## MATERIAL PROVIDED
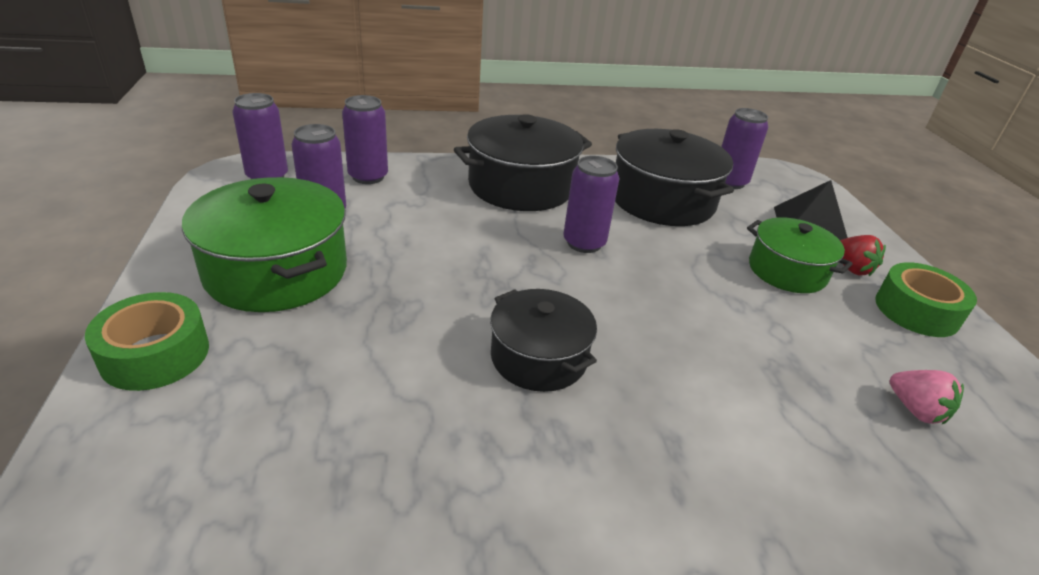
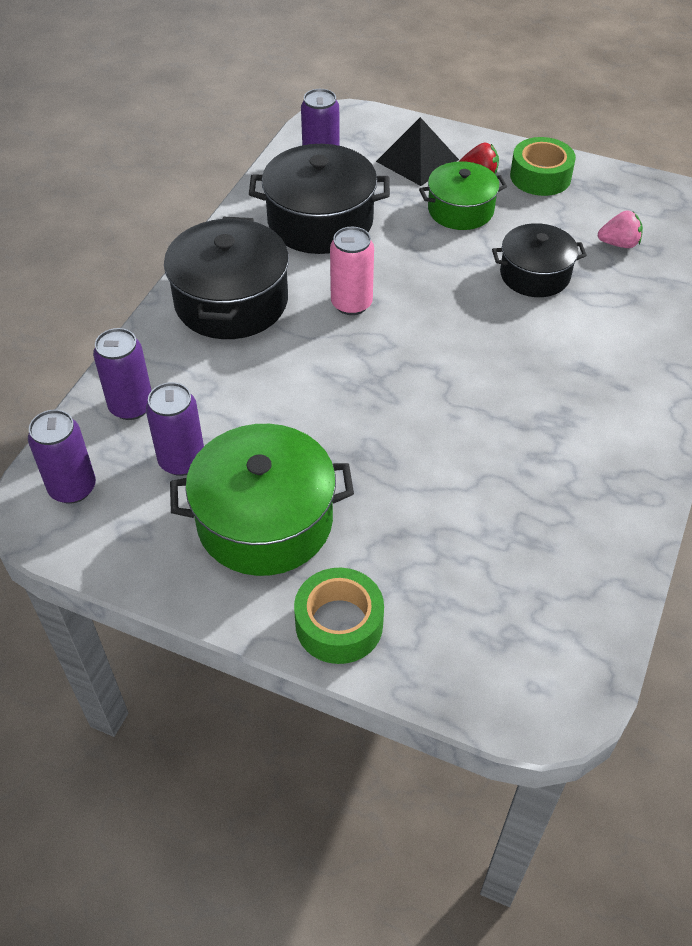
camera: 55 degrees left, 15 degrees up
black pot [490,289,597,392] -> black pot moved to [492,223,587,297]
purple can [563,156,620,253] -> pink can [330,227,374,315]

## INSTRUCTIONS TO FOLLOW
Reproduce the data above line for line, excluding every picture.

## TASK RESPONSE
camera: 55 degrees left, 15 degrees up
black pot [490,289,597,392] -> black pot moved to [492,223,587,297]
purple can [563,156,620,253] -> pink can [330,227,374,315]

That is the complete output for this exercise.